- **PROBLEM DESCRIPTION**:
Transcribe nothing but the lines from the one with "cyan star: moved 1 px right" to the end of the entries, both included, keeping each exact and leaving every picture out.

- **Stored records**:
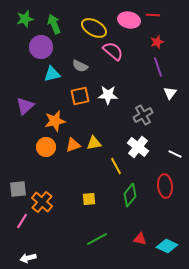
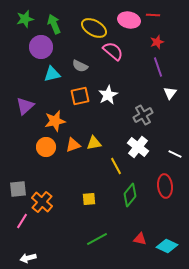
white star: rotated 30 degrees counterclockwise
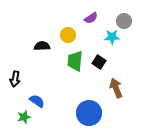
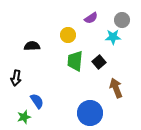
gray circle: moved 2 px left, 1 px up
cyan star: moved 1 px right
black semicircle: moved 10 px left
black square: rotated 16 degrees clockwise
black arrow: moved 1 px right, 1 px up
blue semicircle: rotated 21 degrees clockwise
blue circle: moved 1 px right
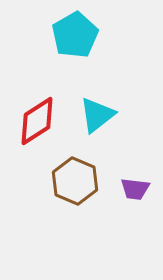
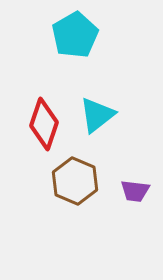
red diamond: moved 7 px right, 3 px down; rotated 39 degrees counterclockwise
purple trapezoid: moved 2 px down
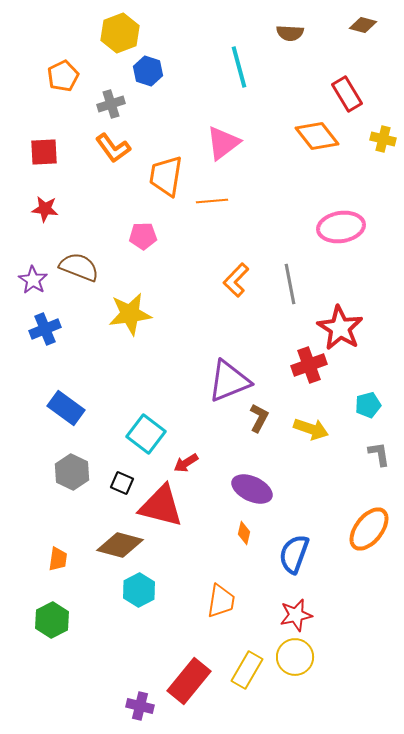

- **EXERCISE RESPONSE**:
cyan star: moved 1 px right
black semicircle: moved 10 px left
black square: rotated 16 degrees clockwise
black arrow: moved 1 px right, 1 px up
blue semicircle: rotated 21 degrees clockwise
blue circle: moved 1 px right
red diamond: moved 7 px right, 3 px down; rotated 39 degrees counterclockwise
purple trapezoid: moved 2 px down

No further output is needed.